## WHAT IS NEEDED
Among the entries below, find the lines with the word "traffic" and copy them.

--------------------------------

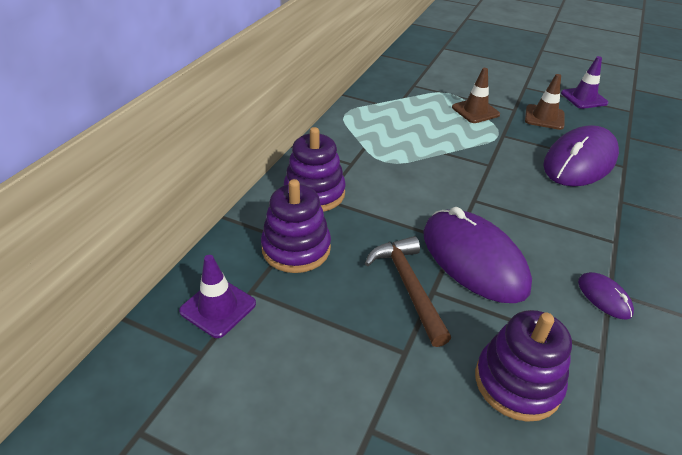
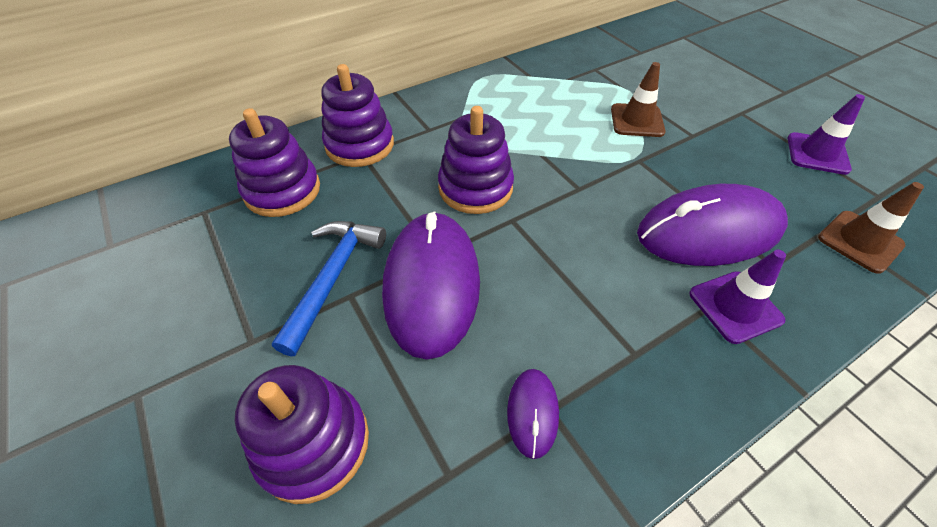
camera: 35 degrees right, 10 degrees up
(218, 307) = (165, 213): purple traffic cone -> purple traffic cone (735, 306)
(408, 286) = (332, 278): brown hammer -> blue hammer
(429, 190) = (475, 188): none -> purple stacking toy
(544, 117) = (724, 158): brown traffic cone -> brown traffic cone (860, 241)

--------------------------------

## RESULT
(218, 307) = (165, 213): purple traffic cone -> purple traffic cone (735, 306)
(544, 117) = (724, 158): brown traffic cone -> brown traffic cone (860, 241)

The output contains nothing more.